Could you write out, exactly as they stand, only the lines in the listing below from the line with "blue ring: 4 -> 6" to the line with "white cube: 7 -> 9", both ends included, without the pictures?
PROVIDED MATERIAL: Begin
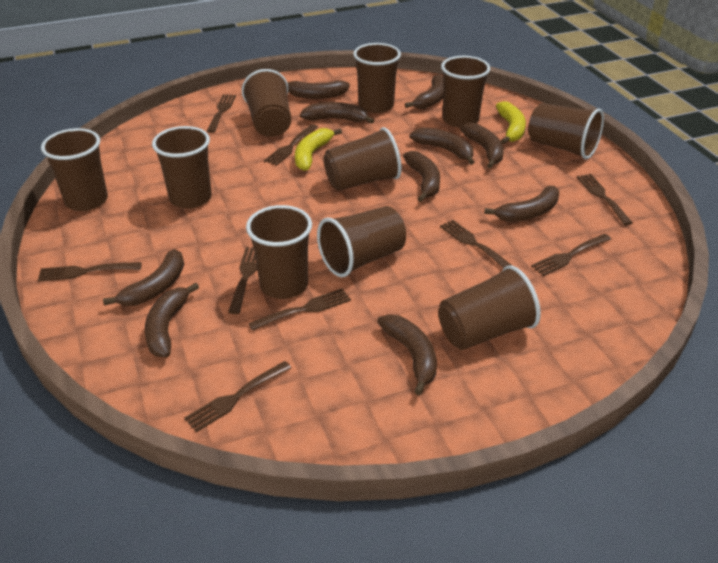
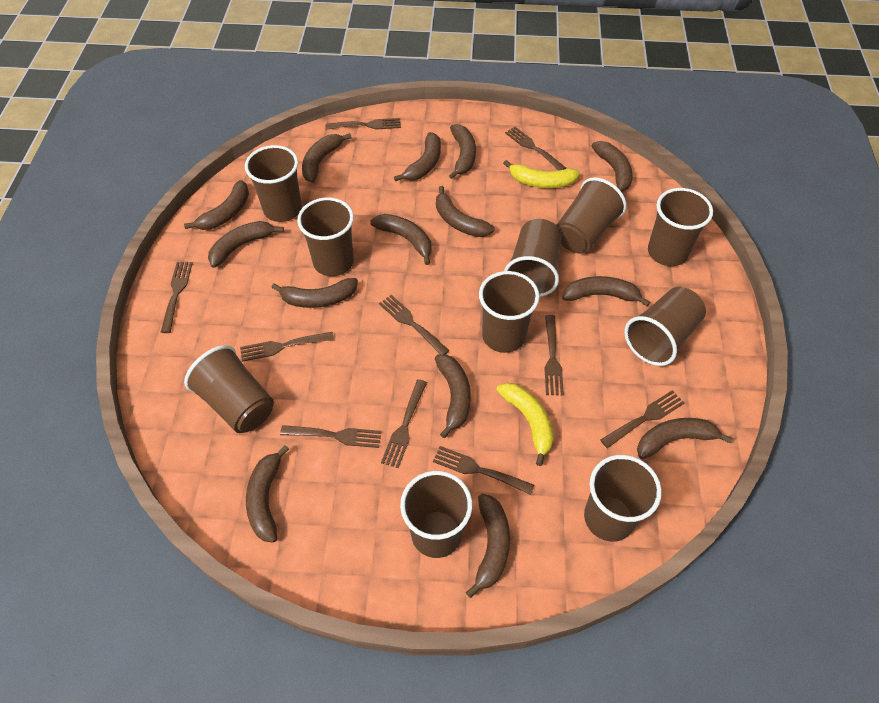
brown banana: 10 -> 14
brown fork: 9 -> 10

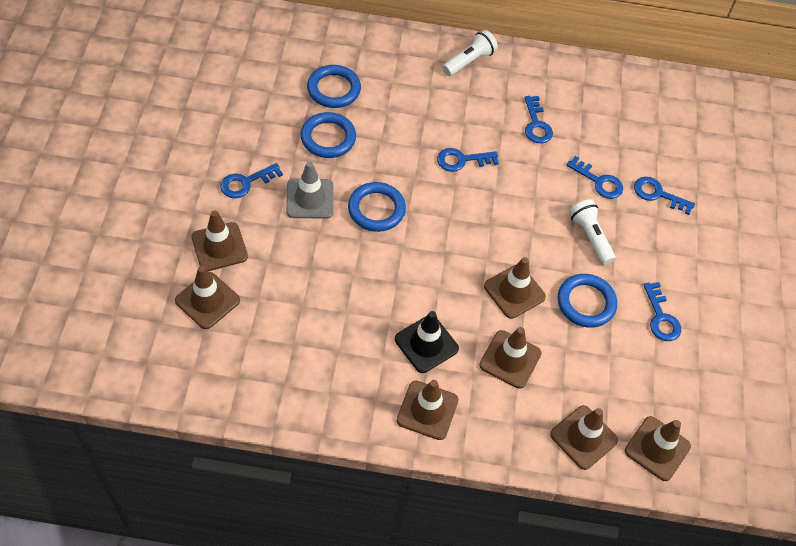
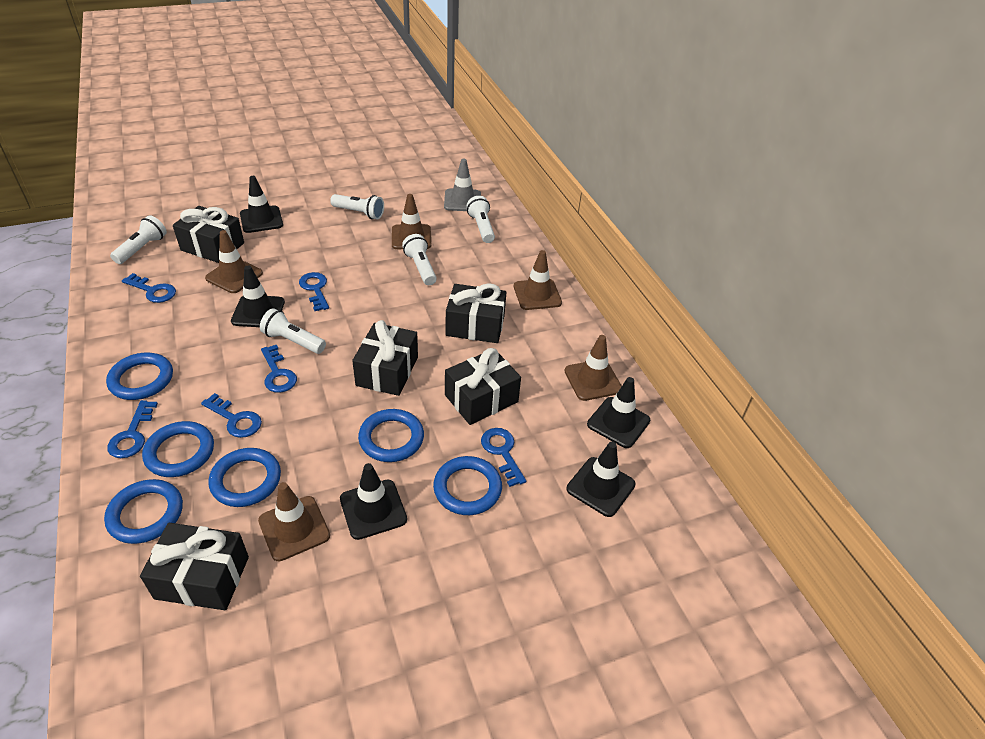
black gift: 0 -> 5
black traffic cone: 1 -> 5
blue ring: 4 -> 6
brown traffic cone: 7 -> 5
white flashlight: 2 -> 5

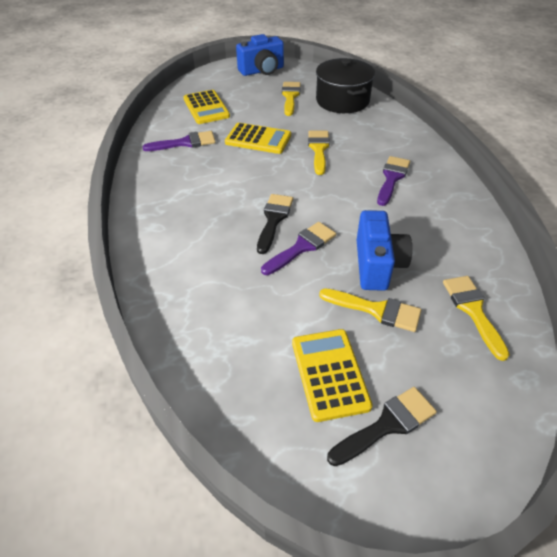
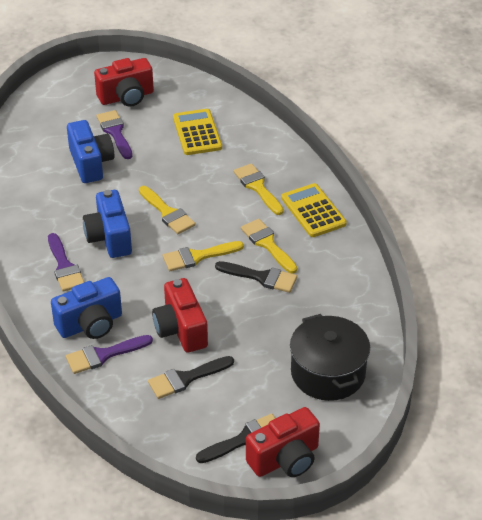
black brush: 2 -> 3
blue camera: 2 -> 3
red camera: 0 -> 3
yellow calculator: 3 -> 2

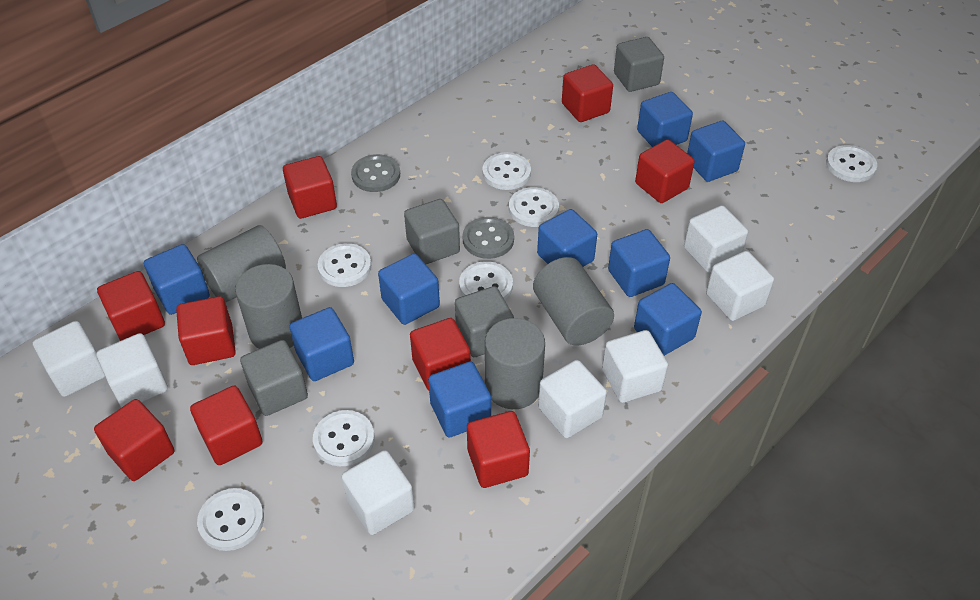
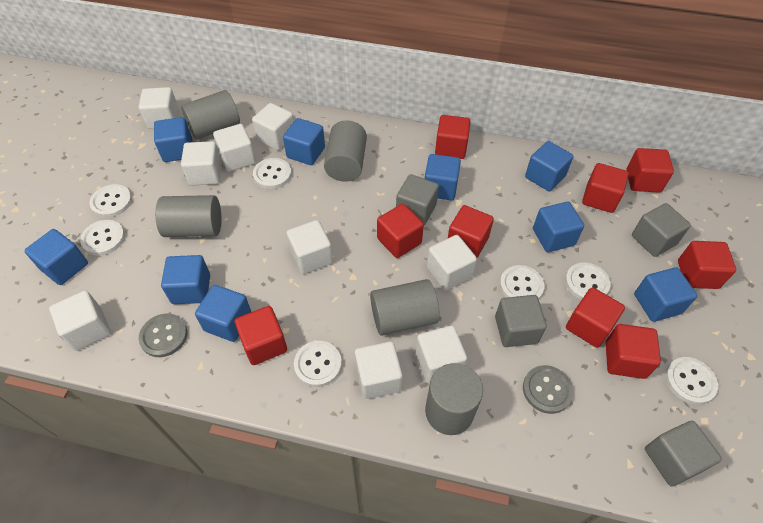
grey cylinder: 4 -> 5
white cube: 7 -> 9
PROVIDED MATERIAL: End
PROVIDED MATERIAL: Begin
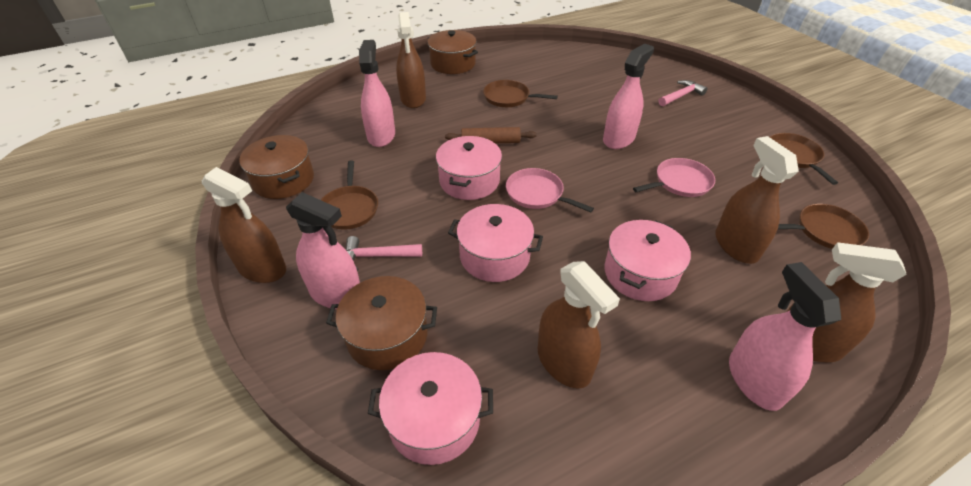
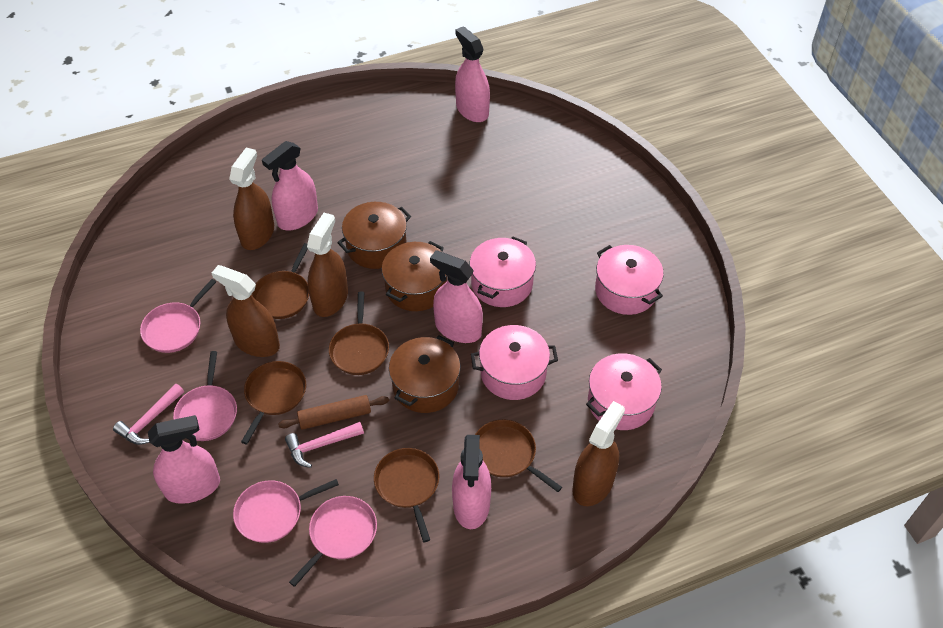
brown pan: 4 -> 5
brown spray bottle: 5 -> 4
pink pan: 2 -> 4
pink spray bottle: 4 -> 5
PROVIDED MATERIAL: End
PROVIDED MATERIAL: Begin
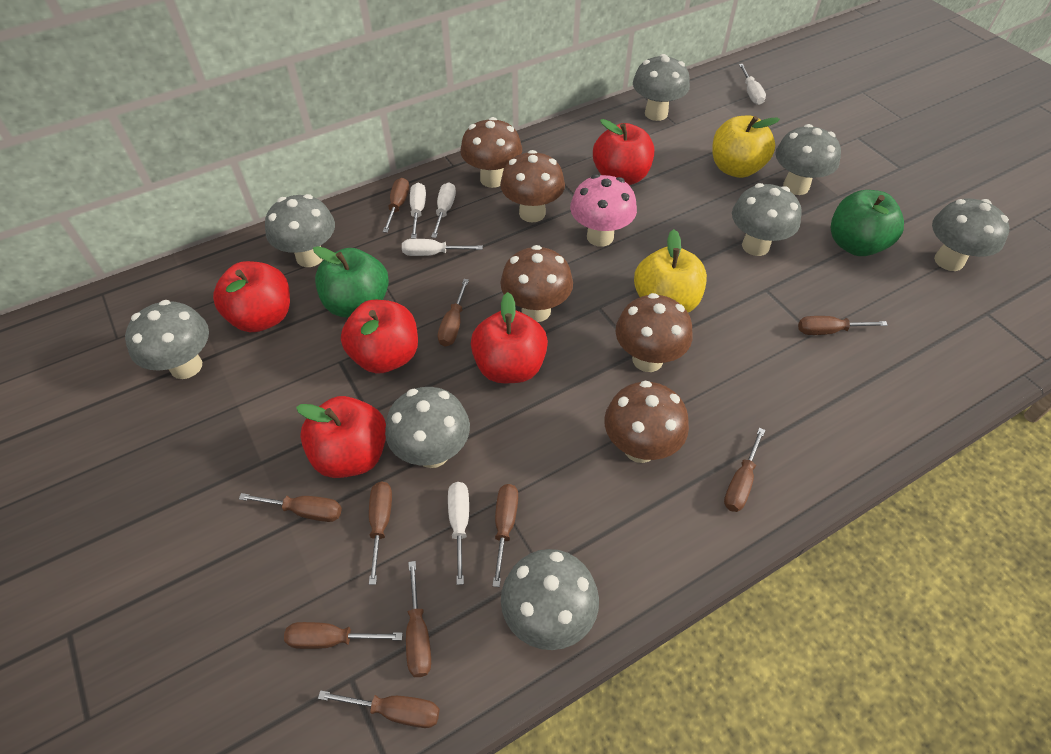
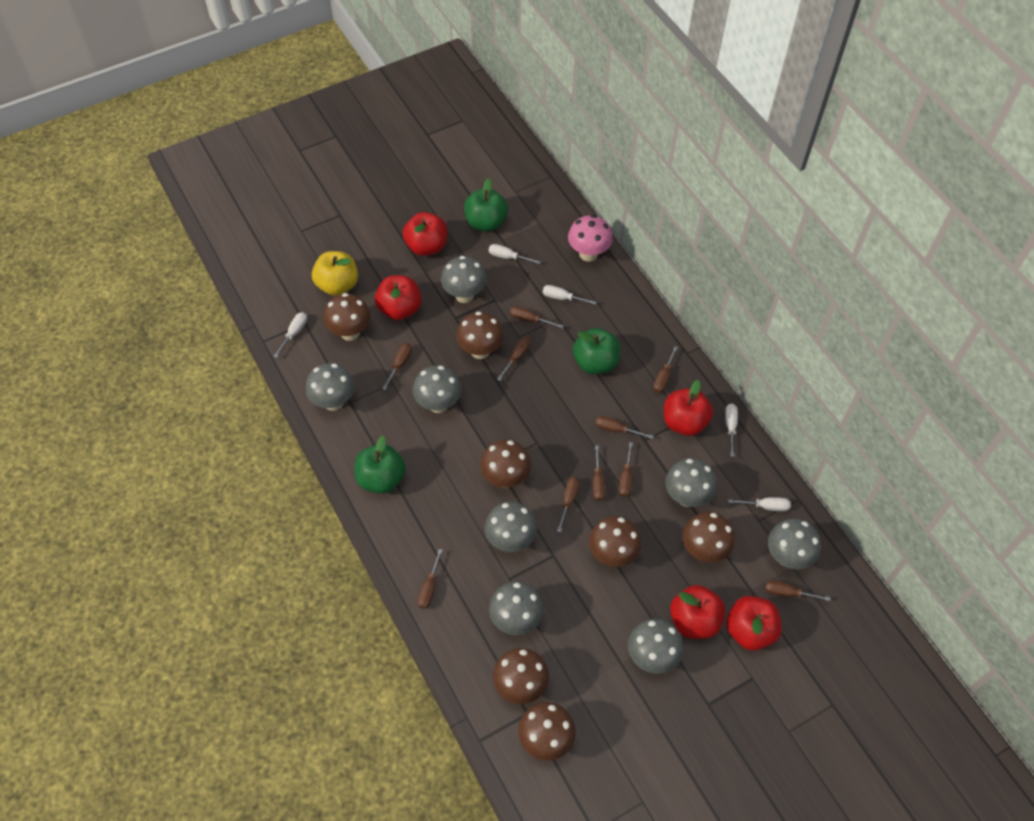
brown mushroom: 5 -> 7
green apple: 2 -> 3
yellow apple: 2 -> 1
PROVIDED MATERIAL: End
> SOLVED EXERCISE:
blue ring: 4 -> 6
brown traffic cone: 7 -> 5
white flashlight: 2 -> 5

black brush: 2 -> 3
blue camera: 2 -> 3
red camera: 0 -> 3
yellow calculator: 3 -> 2

grey cylinder: 4 -> 5
white cube: 7 -> 9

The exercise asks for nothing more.